▶ **Goal of the exercise**
Print the line containing "(81, 267) = (201, 279): blue" and every later line of the records. Keep each one exactly as given, ending with the last.

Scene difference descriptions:
*** Begin section ***
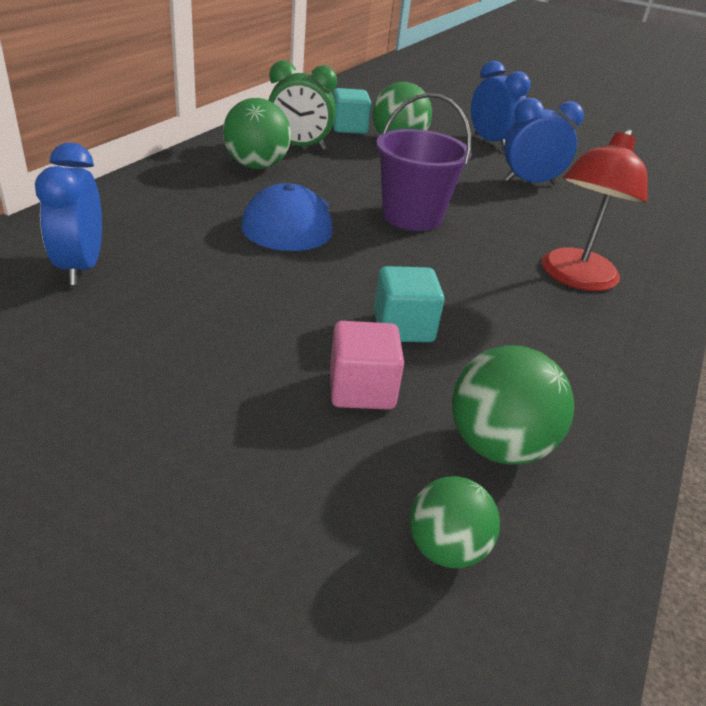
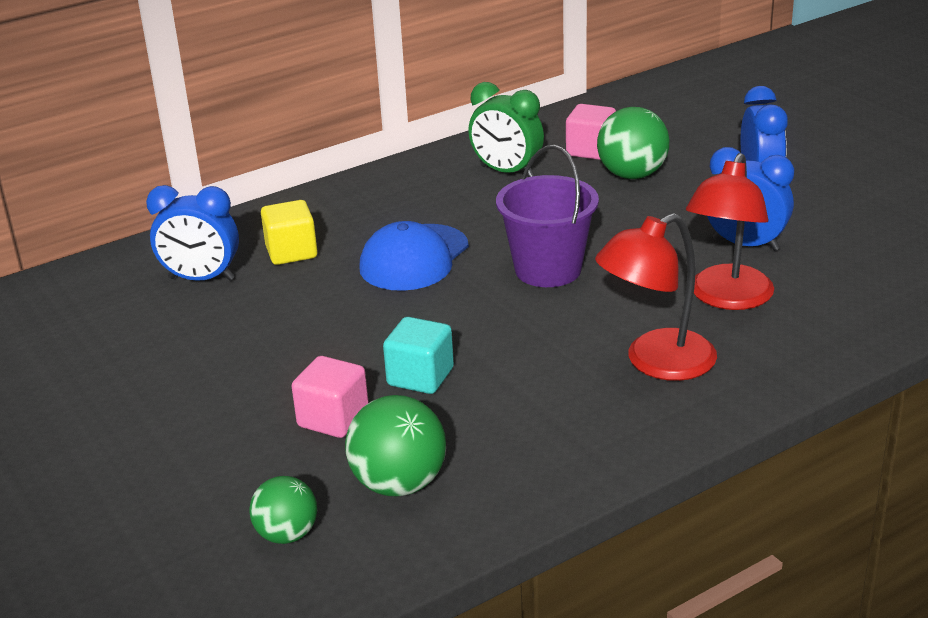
camera: 35 degrees right, 5 degrees down
(81, 267) = (201, 279): blue clock -> blue clock turned 105 degrees counterclockwise
(162, 229) = (291, 252): none -> yellow cube
(256, 166) = (438, 192): green ball -> none
(348, 128) = (590, 150): turquoise cube -> pink cube
(563, 221) = (727, 298): none -> red lamp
*** End section ***
▶ **Problem solution**
(81, 267) = (201, 279): blue clock -> blue clock turned 105 degrees counterclockwise
(162, 229) = (291, 252): none -> yellow cube
(256, 166) = (438, 192): green ball -> none
(348, 128) = (590, 150): turquoise cube -> pink cube
(563, 221) = (727, 298): none -> red lamp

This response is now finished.